Supplied material =>
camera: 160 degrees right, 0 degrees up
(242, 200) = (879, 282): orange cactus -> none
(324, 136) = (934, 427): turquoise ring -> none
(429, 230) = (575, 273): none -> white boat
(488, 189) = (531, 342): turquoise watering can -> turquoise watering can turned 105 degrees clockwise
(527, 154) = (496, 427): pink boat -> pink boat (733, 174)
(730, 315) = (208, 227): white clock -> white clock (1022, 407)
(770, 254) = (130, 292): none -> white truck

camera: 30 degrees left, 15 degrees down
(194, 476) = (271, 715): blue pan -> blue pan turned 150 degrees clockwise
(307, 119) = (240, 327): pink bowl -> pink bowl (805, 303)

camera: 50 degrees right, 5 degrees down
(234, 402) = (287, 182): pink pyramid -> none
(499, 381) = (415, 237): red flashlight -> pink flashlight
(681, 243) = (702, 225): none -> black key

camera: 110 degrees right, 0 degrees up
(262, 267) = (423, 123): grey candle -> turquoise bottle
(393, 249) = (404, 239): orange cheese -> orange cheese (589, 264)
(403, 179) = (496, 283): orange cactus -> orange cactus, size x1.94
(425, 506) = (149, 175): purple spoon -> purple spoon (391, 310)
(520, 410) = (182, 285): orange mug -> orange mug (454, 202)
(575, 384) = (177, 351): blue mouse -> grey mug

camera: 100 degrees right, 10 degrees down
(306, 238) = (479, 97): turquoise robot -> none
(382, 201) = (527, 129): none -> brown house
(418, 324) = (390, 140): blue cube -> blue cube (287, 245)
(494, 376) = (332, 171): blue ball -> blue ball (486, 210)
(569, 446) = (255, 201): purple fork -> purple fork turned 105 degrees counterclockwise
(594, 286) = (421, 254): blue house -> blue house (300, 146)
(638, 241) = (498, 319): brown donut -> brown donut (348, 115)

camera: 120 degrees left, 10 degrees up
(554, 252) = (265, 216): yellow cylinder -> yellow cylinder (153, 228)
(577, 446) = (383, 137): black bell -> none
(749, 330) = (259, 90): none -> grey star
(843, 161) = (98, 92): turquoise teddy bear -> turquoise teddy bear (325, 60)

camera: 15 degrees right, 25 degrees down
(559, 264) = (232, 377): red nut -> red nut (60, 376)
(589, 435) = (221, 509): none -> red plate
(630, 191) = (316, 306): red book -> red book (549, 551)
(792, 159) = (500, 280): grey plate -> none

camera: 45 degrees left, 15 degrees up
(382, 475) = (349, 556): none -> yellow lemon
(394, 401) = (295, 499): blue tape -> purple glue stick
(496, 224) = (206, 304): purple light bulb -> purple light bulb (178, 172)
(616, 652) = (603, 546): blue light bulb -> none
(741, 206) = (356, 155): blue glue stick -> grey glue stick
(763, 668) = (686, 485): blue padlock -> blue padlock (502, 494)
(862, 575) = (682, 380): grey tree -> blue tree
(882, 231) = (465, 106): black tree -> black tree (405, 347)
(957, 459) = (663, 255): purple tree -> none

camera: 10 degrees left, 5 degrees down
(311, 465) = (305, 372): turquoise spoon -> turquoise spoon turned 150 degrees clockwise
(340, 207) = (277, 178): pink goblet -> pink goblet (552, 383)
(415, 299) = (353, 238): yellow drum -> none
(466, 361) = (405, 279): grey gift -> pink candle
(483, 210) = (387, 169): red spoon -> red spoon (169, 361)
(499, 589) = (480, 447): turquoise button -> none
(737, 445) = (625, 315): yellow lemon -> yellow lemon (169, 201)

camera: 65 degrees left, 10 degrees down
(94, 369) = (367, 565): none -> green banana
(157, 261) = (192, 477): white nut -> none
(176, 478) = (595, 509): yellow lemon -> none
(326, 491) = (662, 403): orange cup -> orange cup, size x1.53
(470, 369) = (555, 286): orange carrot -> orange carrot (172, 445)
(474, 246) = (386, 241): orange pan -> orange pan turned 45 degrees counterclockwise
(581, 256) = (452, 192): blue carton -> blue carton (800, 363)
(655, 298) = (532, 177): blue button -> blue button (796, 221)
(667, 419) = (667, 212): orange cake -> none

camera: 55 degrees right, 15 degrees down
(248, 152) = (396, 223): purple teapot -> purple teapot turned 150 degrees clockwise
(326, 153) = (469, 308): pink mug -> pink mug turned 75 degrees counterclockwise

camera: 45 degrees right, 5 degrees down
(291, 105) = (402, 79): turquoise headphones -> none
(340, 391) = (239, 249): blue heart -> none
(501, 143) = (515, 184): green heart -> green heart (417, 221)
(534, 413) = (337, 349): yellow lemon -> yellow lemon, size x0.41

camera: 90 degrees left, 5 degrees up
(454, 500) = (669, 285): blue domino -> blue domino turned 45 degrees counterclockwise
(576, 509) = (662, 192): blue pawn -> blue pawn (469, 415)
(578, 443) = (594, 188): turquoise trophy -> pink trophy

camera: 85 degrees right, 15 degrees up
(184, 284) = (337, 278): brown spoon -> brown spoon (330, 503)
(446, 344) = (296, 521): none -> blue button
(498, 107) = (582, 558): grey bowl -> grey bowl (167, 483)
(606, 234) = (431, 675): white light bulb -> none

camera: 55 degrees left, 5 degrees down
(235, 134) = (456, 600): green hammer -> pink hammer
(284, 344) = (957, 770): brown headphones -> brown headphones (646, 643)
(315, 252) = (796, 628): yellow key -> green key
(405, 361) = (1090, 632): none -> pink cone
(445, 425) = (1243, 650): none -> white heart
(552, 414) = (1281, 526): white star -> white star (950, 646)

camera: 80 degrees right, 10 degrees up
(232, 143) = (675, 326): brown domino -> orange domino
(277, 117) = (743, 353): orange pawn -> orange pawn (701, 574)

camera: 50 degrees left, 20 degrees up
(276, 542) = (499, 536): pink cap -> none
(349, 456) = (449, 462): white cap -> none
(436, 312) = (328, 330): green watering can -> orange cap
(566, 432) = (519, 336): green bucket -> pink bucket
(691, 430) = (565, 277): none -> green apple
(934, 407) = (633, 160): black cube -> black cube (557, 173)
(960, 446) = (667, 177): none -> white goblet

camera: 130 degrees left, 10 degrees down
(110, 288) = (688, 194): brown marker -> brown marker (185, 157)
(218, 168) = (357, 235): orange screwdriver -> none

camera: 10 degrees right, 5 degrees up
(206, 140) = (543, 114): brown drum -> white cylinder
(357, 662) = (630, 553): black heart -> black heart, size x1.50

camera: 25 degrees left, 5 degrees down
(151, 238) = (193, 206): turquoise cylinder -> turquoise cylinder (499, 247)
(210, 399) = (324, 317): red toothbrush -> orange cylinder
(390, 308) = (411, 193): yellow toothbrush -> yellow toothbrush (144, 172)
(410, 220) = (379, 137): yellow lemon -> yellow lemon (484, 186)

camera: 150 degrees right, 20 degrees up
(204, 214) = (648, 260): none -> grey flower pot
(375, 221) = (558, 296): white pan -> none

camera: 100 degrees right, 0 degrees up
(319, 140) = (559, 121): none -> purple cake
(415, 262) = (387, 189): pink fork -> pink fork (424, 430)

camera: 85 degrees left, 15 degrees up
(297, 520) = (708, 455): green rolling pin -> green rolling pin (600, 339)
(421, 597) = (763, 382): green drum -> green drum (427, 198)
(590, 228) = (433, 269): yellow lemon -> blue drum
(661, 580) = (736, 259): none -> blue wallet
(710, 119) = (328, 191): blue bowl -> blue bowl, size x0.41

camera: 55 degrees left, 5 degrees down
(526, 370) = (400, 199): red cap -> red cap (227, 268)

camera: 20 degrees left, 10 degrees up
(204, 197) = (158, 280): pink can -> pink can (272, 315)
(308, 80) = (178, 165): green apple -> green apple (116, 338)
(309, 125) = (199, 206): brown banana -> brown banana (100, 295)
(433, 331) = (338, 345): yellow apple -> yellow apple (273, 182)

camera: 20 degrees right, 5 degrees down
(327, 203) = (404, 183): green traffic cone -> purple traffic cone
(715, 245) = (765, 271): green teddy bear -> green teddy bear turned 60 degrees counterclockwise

Activity =>
Within the listing above, extract exactly the lines from the line with "(445, 425) = (1243, 650): none -> white heart" to the line with "(590, 228) = (433, 269): yellow", the two named lines included, and no others.

Exercise answer =>
(445, 425) = (1243, 650): none -> white heart
(552, 414) = (1281, 526): white star -> white star (950, 646)

camera: 80 degrees right, 10 degrees up
(232, 143) = (675, 326): brown domino -> orange domino
(277, 117) = (743, 353): orange pawn -> orange pawn (701, 574)

camera: 50 degrees left, 20 degrees up
(276, 542) = (499, 536): pink cap -> none
(349, 456) = (449, 462): white cap -> none
(436, 312) = (328, 330): green watering can -> orange cap
(566, 432) = (519, 336): green bucket -> pink bucket
(691, 430) = (565, 277): none -> green apple
(934, 407) = (633, 160): black cube -> black cube (557, 173)
(960, 446) = (667, 177): none -> white goblet

camera: 130 degrees left, 10 degrees down
(110, 288) = (688, 194): brown marker -> brown marker (185, 157)
(218, 168) = (357, 235): orange screwdriver -> none

camera: 10 degrees right, 5 degrees up
(206, 140) = (543, 114): brown drum -> white cylinder
(357, 662) = (630, 553): black heart -> black heart, size x1.50

camera: 25 degrees left, 5 degrees down
(151, 238) = (193, 206): turquoise cylinder -> turquoise cylinder (499, 247)
(210, 399) = (324, 317): red toothbrush -> orange cylinder
(390, 308) = (411, 193): yellow toothbrush -> yellow toothbrush (144, 172)
(410, 220) = (379, 137): yellow lemon -> yellow lemon (484, 186)

camera: 150 degrees right, 20 degrees up
(204, 214) = (648, 260): none -> grey flower pot
(375, 221) = (558, 296): white pan -> none

camera: 100 degrees right, 0 degrees up
(319, 140) = (559, 121): none -> purple cake
(415, 262) = (387, 189): pink fork -> pink fork (424, 430)

camera: 85 degrees left, 15 degrees up
(297, 520) = (708, 455): green rolling pin -> green rolling pin (600, 339)
(421, 597) = (763, 382): green drum -> green drum (427, 198)
(590, 228) = (433, 269): yellow lemon -> blue drum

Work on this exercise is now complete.